> [What you should do]: Return the exact lines spanning from the line with "(118, 384) = (208, 163): orange mug -> none" through the last line of the entries, boundaries included, and no others.

== Data extracts ==

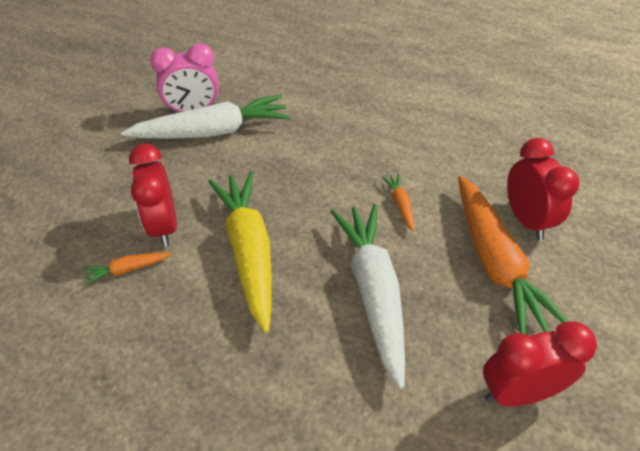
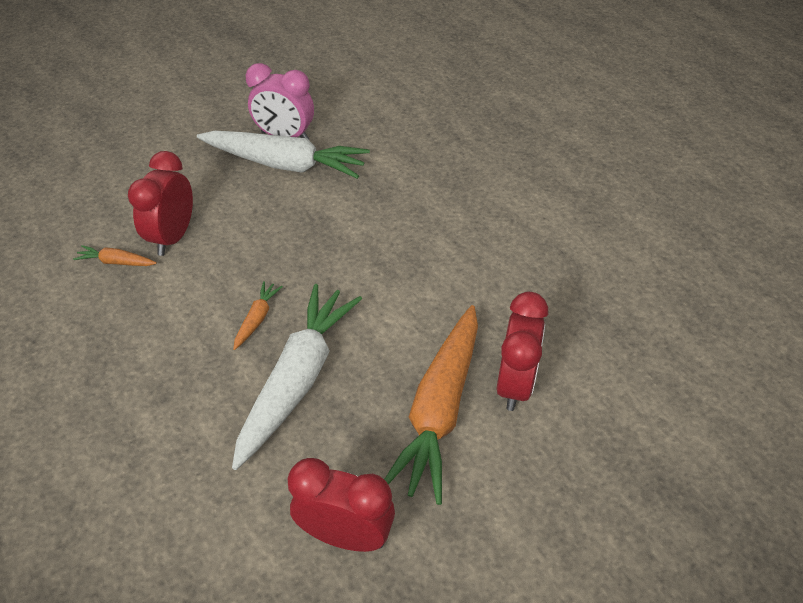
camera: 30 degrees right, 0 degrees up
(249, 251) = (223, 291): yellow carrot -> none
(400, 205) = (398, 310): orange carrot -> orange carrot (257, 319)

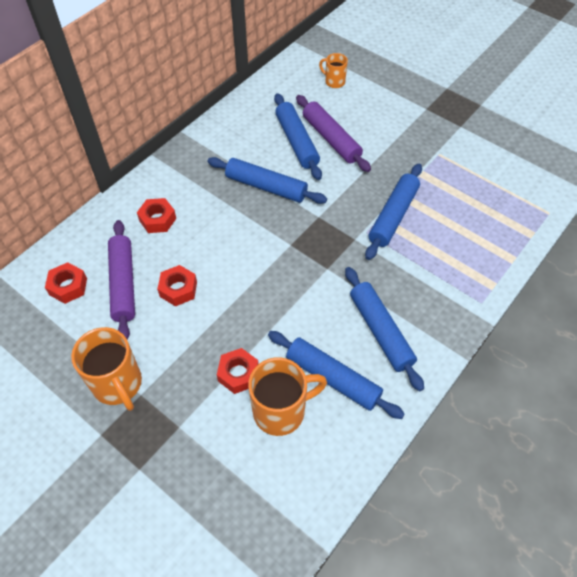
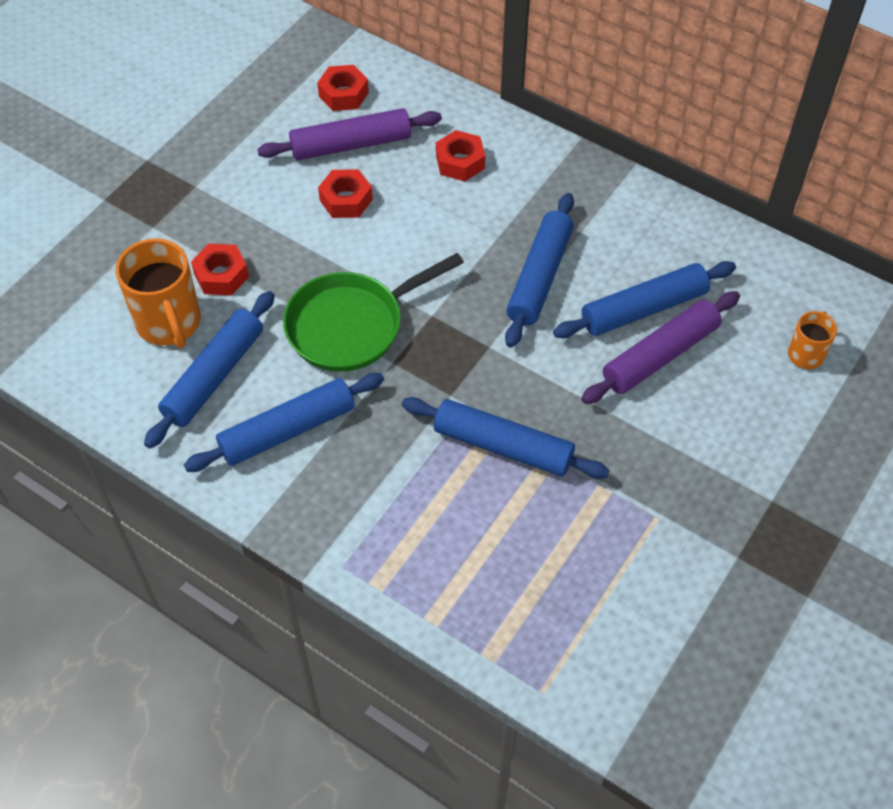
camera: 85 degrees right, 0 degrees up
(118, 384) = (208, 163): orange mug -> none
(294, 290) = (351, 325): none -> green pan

===

> [Your response]:
(118, 384) = (208, 163): orange mug -> none
(294, 290) = (351, 325): none -> green pan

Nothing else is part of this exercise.